What you will do:
Reproduce the opening lines of the records exactly, please, stopping after the line that contains "The brown hammer at (380, 407) disappeared.".

Information supplied:
*****

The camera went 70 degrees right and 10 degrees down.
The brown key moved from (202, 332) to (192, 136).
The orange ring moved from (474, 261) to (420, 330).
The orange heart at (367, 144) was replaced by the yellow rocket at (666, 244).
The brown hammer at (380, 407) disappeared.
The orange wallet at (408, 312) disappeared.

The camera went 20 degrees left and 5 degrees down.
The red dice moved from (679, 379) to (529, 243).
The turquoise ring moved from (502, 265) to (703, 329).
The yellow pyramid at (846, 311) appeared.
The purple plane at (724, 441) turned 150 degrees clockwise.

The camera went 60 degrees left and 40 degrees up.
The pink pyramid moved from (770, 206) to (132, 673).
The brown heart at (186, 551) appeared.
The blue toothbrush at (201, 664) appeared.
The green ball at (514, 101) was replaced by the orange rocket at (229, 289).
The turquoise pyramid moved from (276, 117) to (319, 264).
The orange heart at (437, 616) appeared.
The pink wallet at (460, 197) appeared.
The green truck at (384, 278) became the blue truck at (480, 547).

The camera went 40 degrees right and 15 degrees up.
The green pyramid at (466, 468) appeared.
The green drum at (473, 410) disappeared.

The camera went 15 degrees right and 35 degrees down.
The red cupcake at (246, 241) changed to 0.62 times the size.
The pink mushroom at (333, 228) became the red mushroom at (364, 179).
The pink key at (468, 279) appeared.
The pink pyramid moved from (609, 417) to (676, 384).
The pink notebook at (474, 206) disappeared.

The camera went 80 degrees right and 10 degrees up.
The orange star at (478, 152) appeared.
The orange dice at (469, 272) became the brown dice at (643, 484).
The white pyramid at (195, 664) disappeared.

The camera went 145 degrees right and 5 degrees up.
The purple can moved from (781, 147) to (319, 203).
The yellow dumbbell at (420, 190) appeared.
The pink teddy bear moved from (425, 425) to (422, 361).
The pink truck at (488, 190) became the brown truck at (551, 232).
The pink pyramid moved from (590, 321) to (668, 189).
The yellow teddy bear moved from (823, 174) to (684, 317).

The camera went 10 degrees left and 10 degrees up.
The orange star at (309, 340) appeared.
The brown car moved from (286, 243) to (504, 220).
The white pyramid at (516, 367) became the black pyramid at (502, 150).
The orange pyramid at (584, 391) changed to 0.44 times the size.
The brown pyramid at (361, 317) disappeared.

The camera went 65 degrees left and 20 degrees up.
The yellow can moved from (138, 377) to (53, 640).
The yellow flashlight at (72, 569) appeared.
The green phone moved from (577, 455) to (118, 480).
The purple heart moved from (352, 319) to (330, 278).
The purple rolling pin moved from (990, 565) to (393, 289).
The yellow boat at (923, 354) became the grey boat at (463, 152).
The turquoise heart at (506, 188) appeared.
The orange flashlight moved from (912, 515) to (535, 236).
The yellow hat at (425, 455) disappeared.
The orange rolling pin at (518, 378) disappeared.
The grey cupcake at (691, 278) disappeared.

*****

Completed exercise:
The camera went 70 degrees right and 10 degrees down.
The brown key moved from (202, 332) to (192, 136).
The orange ring moved from (474, 261) to (420, 330).
The orange heart at (367, 144) was replaced by the yellow rocket at (666, 244).
The brown hammer at (380, 407) disappeared.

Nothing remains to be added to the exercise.